§ **DIRECTIVE**
Search the material for the word "none" and copy every line in which it occurs.
___ DATASET ENTRIES
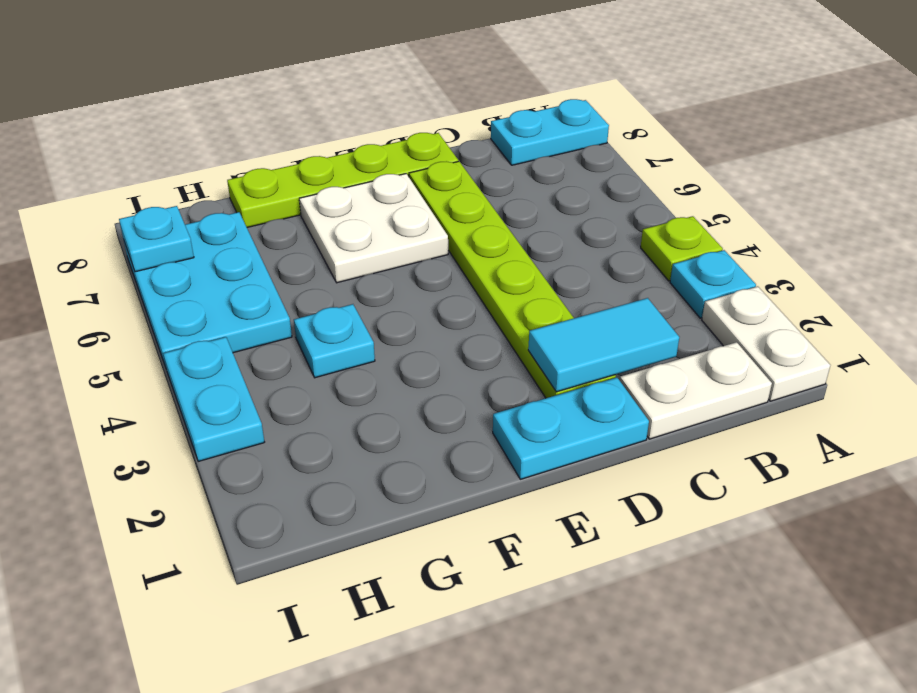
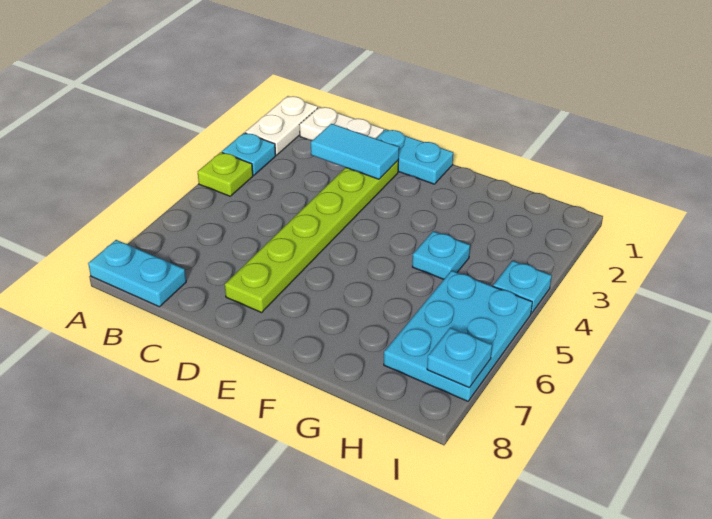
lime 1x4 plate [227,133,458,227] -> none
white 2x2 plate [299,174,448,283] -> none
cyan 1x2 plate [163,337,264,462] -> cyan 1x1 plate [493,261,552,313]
______
___ DATASET ENTRIES
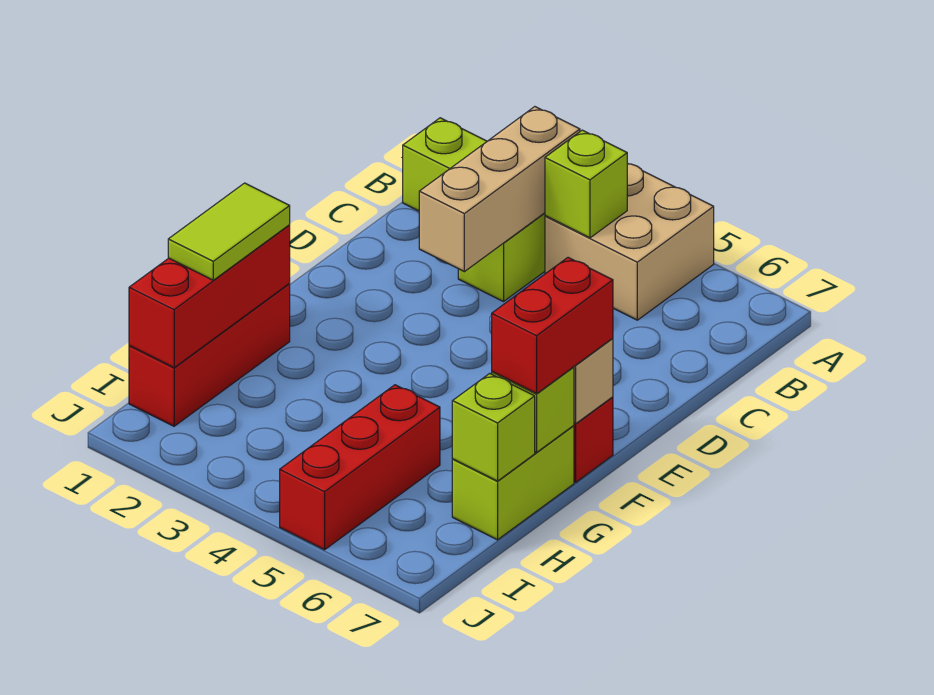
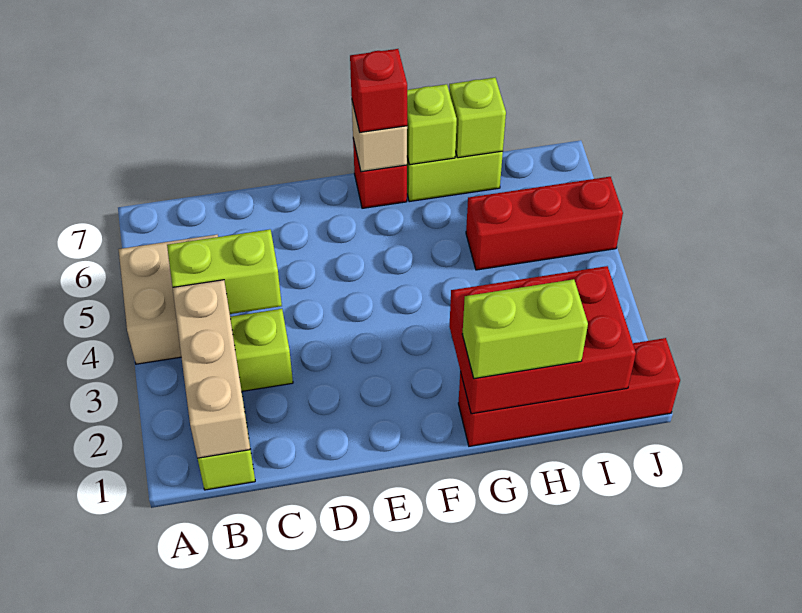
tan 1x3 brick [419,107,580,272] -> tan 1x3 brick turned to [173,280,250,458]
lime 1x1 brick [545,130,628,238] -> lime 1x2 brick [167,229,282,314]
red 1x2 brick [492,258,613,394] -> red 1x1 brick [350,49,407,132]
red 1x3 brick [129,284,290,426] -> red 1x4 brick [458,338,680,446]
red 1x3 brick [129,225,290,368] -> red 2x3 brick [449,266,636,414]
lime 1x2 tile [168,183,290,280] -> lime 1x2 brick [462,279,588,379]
______
§ **RESPONSE BOX**
lime 1x4 plate [227,133,458,227] -> none
white 2x2 plate [299,174,448,283] -> none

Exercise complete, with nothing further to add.